**Task item**
Would you give the entries again word for word, with no pictures in the copy?

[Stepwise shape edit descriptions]
____

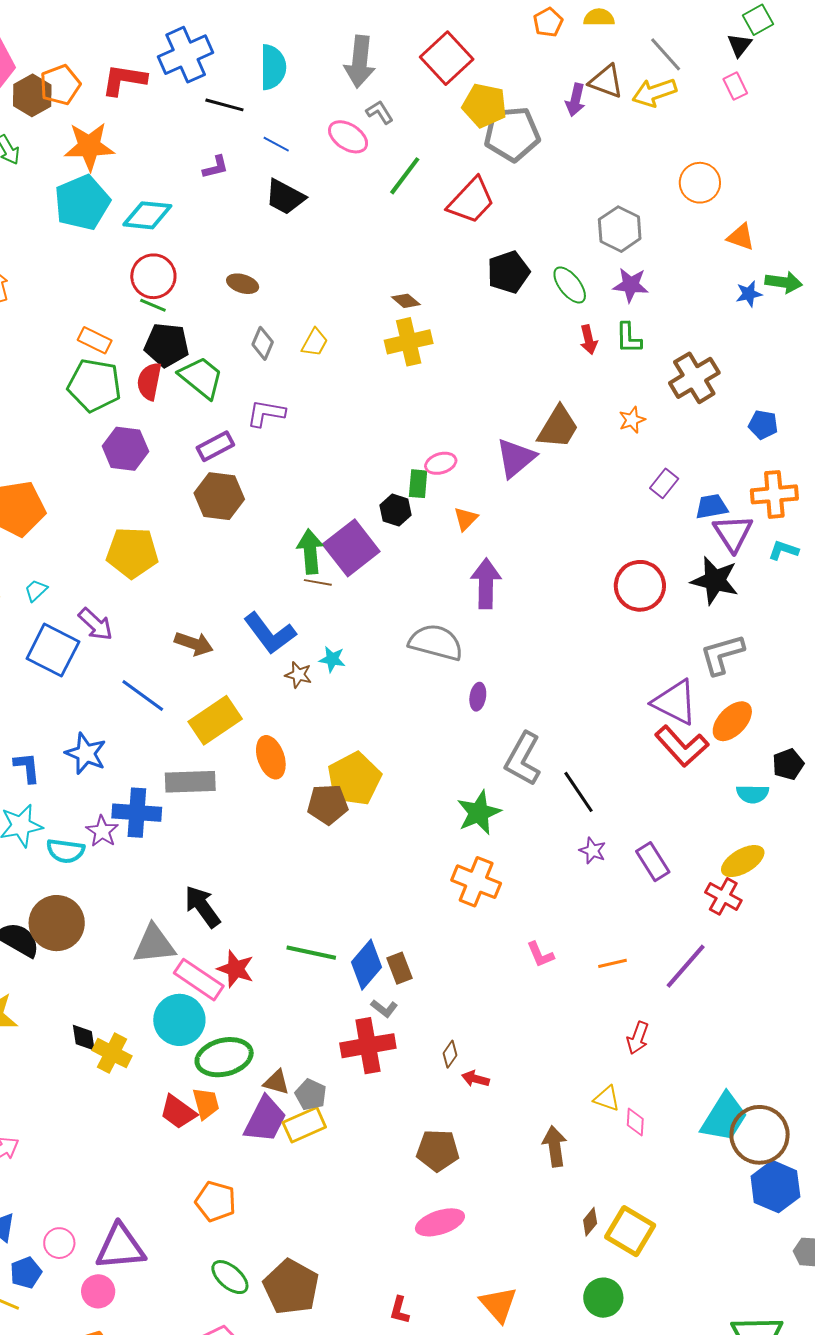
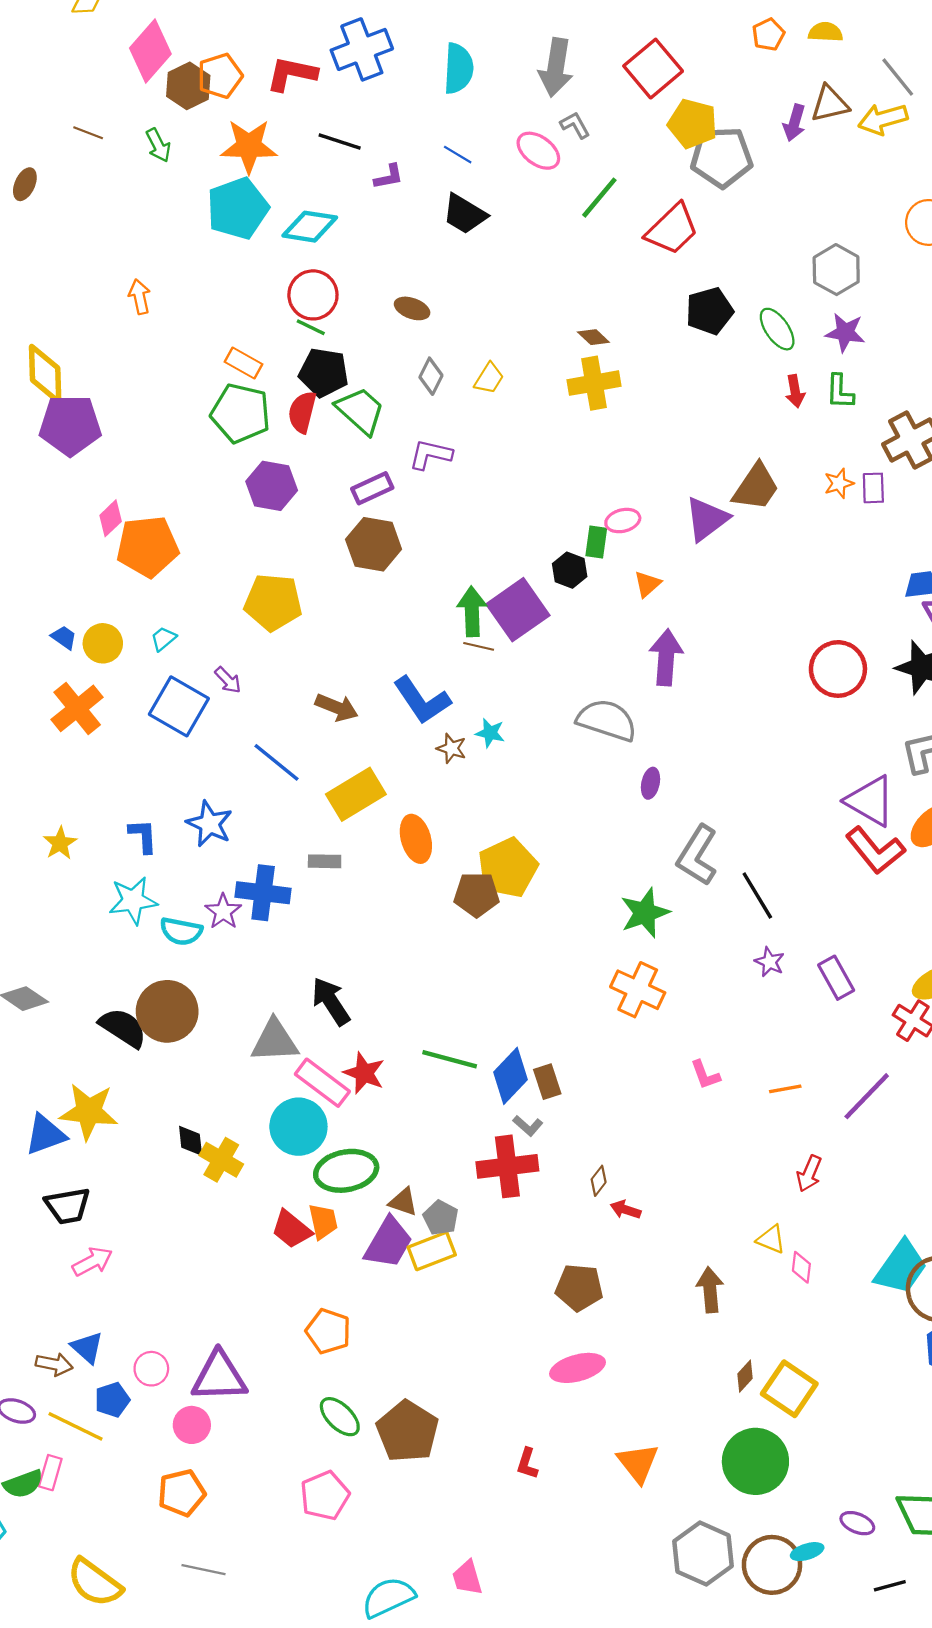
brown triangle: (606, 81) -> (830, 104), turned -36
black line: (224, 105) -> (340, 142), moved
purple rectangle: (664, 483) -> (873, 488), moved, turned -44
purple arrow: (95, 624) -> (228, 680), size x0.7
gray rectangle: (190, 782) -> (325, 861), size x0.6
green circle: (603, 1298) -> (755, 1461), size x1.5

____

**Solution to the exercise**
brown triangle: (606, 81) -> (830, 104), turned -36
black line: (224, 105) -> (340, 142), moved
purple rectangle: (664, 483) -> (873, 488), moved, turned -44
purple arrow: (95, 624) -> (228, 680), size x0.7
gray rectangle: (190, 782) -> (325, 861), size x0.6
green circle: (603, 1298) -> (755, 1461), size x1.5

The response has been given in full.